*Information shown*
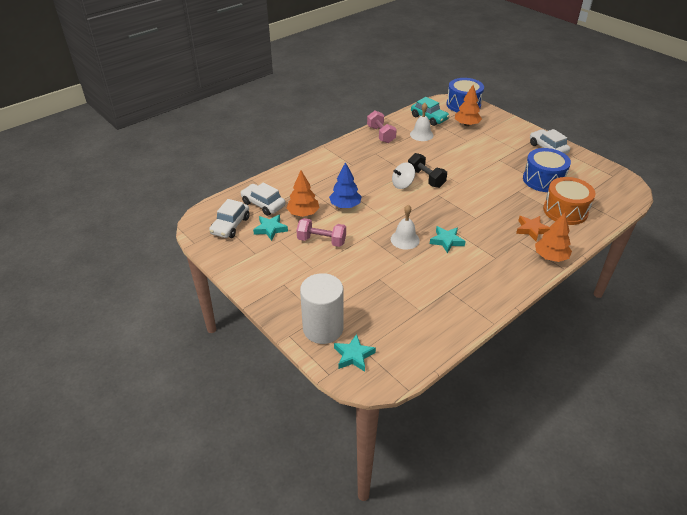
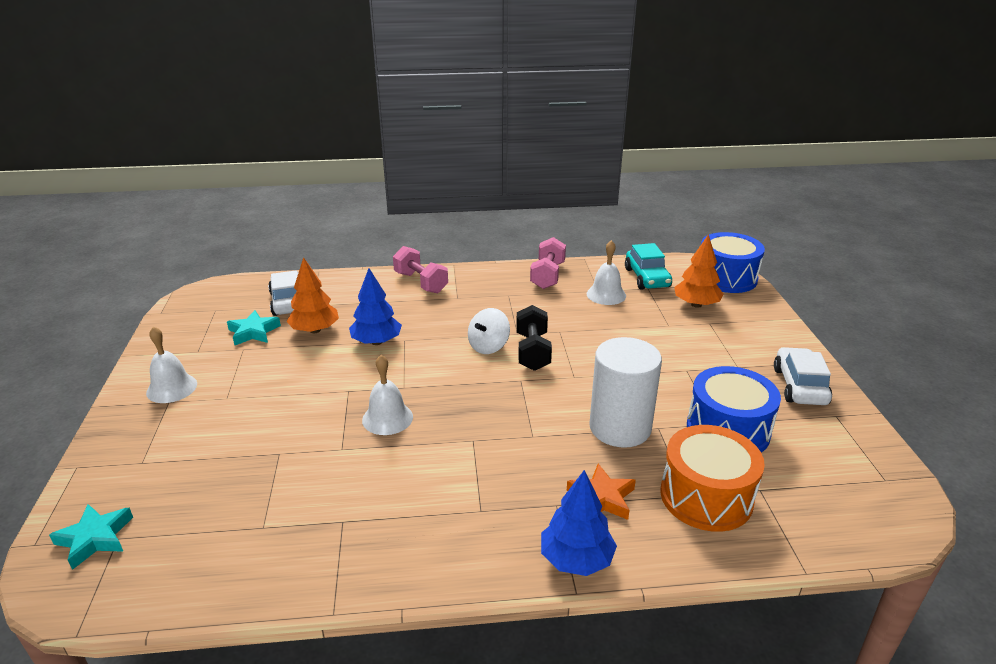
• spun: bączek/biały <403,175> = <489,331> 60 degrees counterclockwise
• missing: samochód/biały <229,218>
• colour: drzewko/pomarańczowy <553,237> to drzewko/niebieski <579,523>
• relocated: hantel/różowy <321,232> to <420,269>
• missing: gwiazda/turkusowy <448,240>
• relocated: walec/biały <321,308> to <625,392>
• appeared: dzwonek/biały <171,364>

*About this exercise*
Although the records include pictures, the copy should reproduce every line exactly and none of the pictures.

*Solution below*
• spun: bączek/biały <403,175> = <489,331> 60 degrees counterclockwise
• missing: samochód/biały <229,218>
• colour: drzewko/pomarańczowy <553,237> to drzewko/niebieski <579,523>
• relocated: hantel/różowy <321,232> to <420,269>
• missing: gwiazda/turkusowy <448,240>
• relocated: walec/biały <321,308> to <625,392>
• appeared: dzwonek/biały <171,364>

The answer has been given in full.